▸ **Task brief**
Working from the records below, repeat exactly the lines starting at the line that contains "(641, 271) = (597, 404): pink" and ending at the line that contains "(751, 119) = (859, 331): purple", inclusive.

▸ **Source data**
<<<<

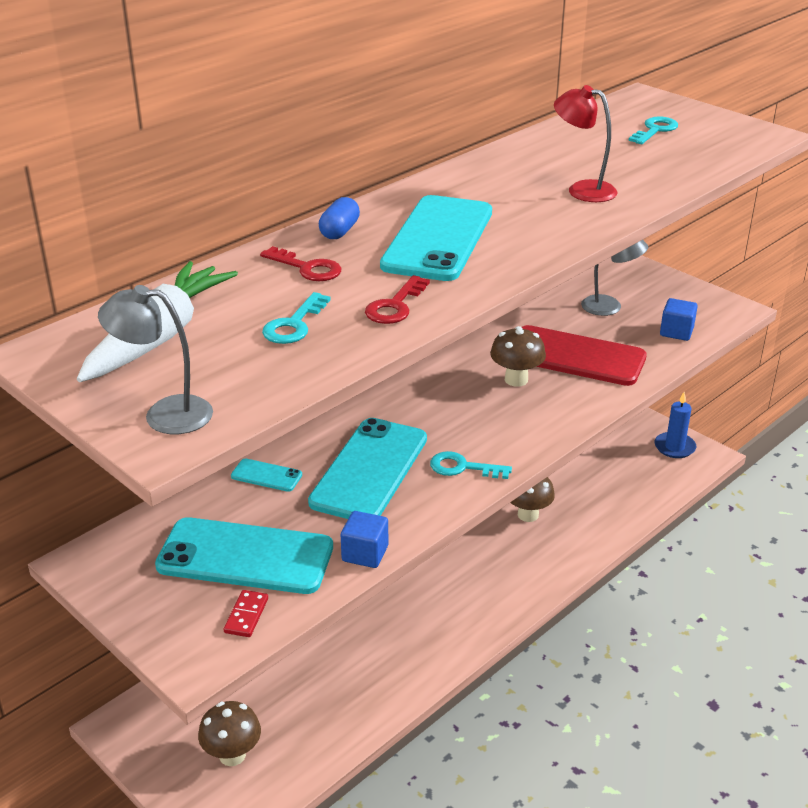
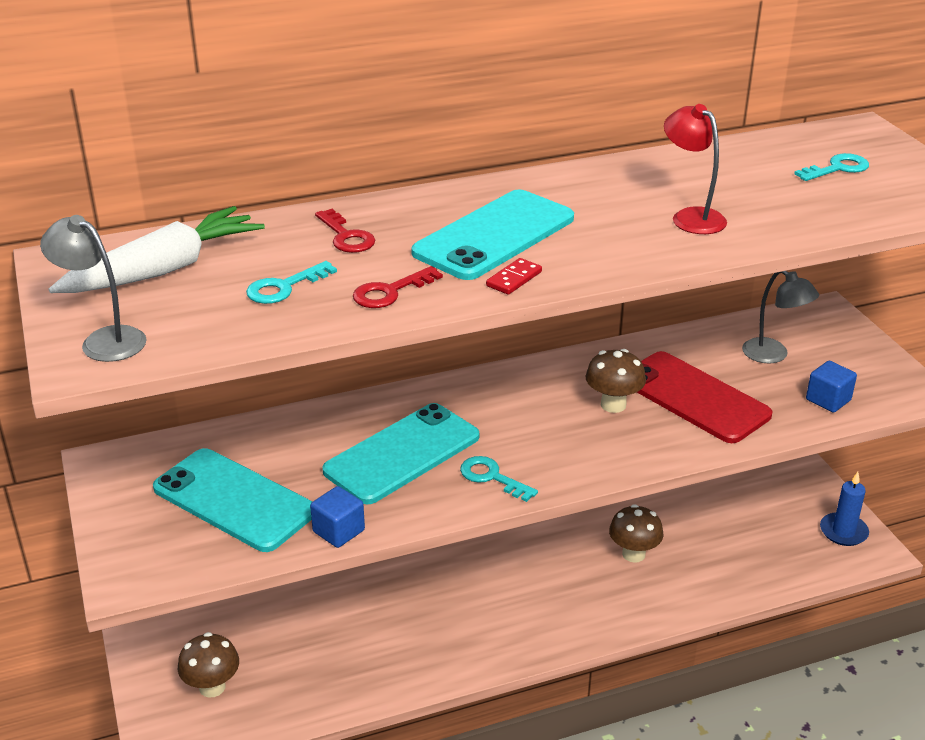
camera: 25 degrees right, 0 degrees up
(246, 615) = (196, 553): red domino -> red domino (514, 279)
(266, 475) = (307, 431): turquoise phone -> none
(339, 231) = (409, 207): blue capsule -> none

>>>>
<<<<

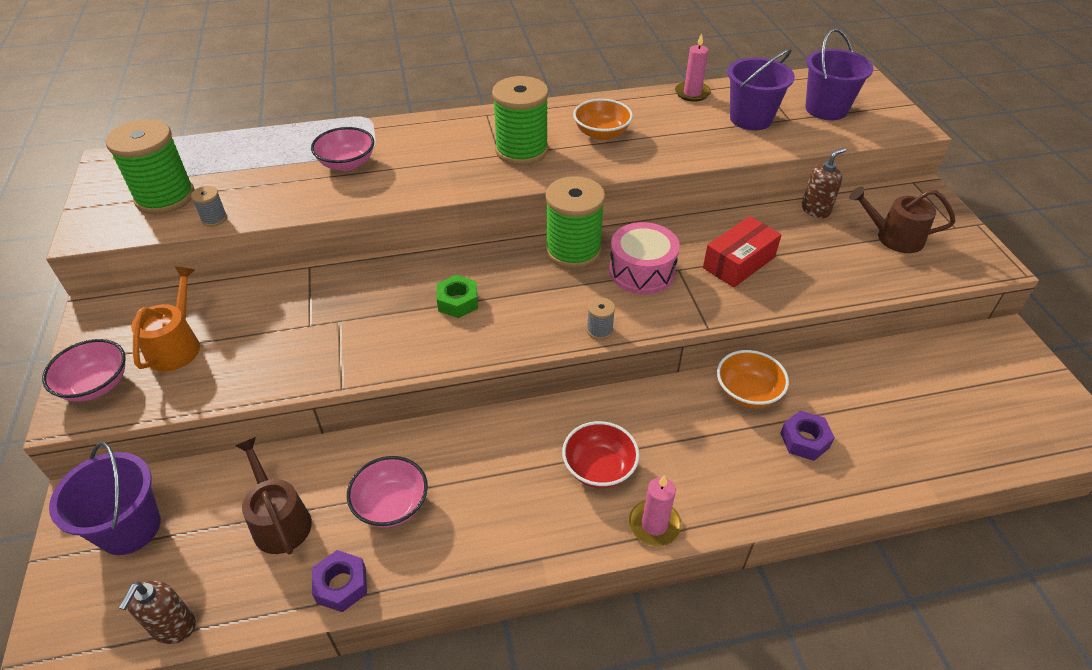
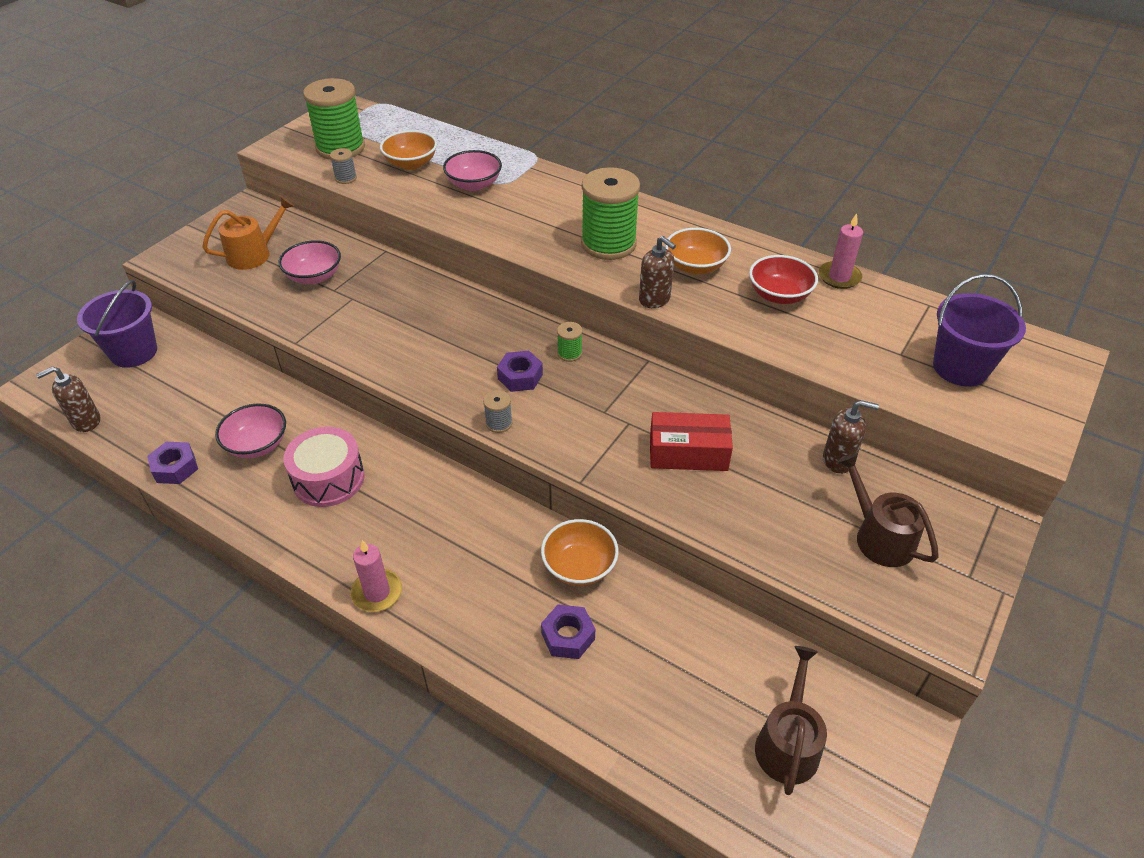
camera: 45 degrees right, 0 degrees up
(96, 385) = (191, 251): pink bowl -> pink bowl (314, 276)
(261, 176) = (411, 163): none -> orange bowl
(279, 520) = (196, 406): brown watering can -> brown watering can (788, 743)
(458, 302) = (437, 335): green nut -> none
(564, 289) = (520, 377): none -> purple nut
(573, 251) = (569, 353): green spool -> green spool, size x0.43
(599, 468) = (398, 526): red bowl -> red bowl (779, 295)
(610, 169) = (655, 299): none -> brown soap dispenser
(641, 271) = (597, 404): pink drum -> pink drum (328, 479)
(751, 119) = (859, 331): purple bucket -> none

>>>>

▸ **Task response**
(641, 271) = (597, 404): pink drum -> pink drum (328, 479)
(751, 119) = (859, 331): purple bucket -> none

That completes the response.